• Assigned task:
Only an exact repeat of the listing, without its images, counts as the answer.

Source data START

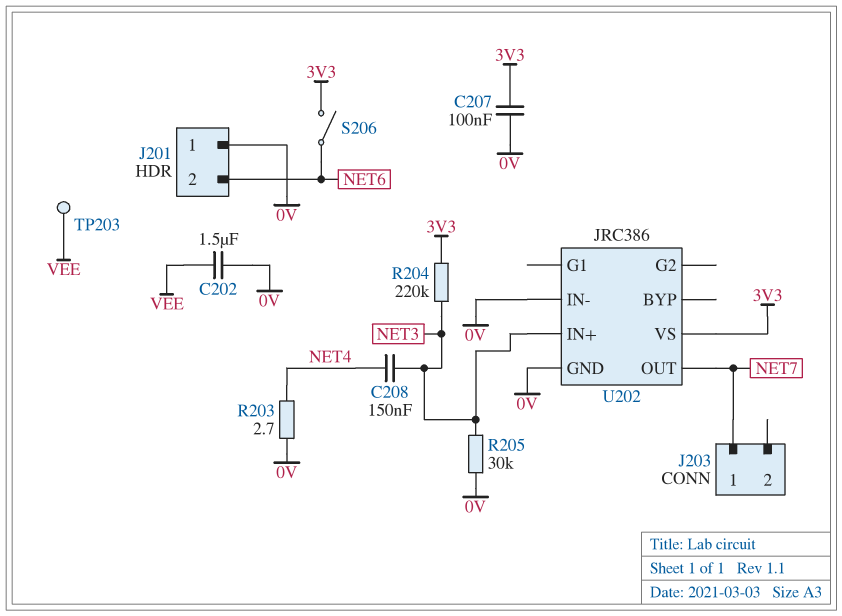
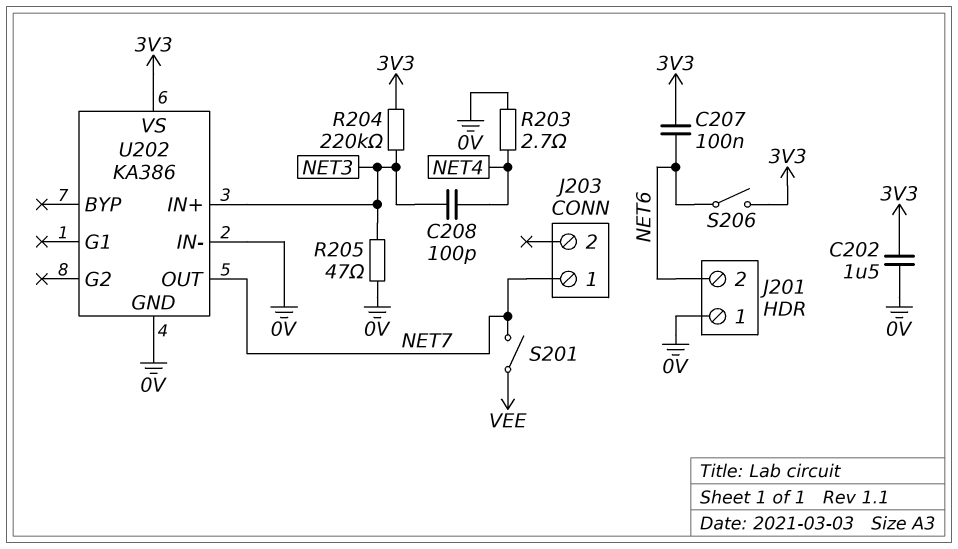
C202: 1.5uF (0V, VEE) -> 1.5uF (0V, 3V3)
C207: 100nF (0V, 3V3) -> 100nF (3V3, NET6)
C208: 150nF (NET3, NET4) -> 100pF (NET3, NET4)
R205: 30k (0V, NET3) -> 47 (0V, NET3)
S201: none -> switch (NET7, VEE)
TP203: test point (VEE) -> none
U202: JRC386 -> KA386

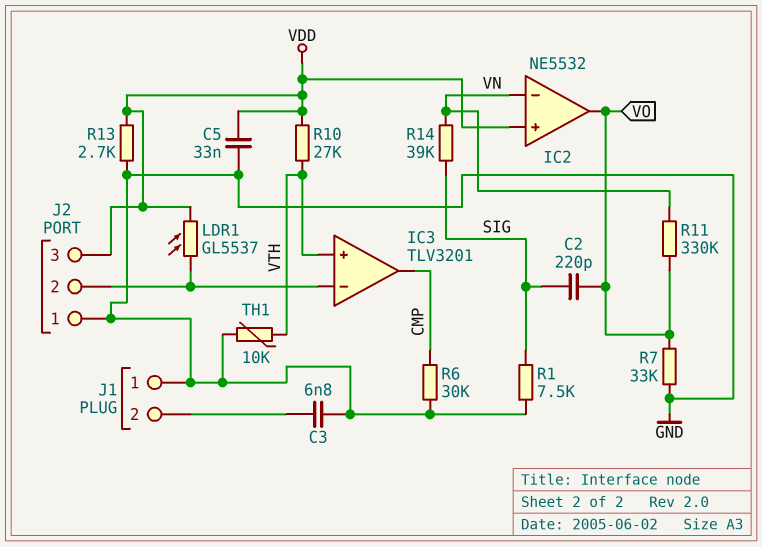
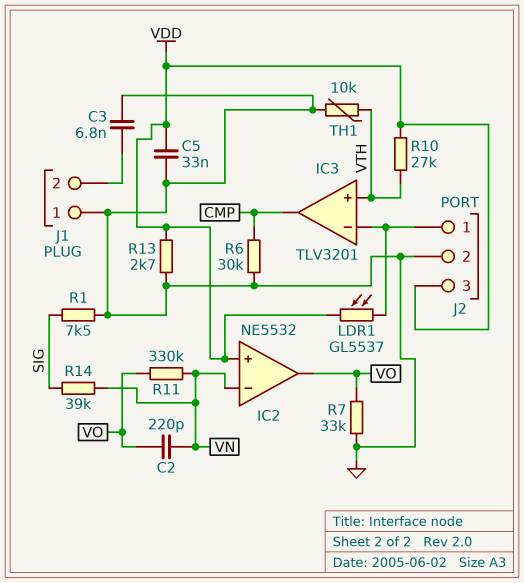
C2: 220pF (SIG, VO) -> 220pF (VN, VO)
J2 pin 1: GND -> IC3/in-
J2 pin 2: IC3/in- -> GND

Source data END

• Answer box:
C202: 1.5uF (0V, VEE) -> 1.5uF (0V, 3V3)
C207: 100nF (0V, 3V3) -> 100nF (3V3, NET6)
C208: 150nF (NET3, NET4) -> 100pF (NET3, NET4)
R205: 30k (0V, NET3) -> 47 (0V, NET3)
S201: none -> switch (NET7, VEE)
TP203: test point (VEE) -> none
U202: JRC386 -> KA386

C2: 220pF (SIG, VO) -> 220pF (VN, VO)
J2 pin 1: GND -> IC3/in-
J2 pin 2: IC3/in- -> GND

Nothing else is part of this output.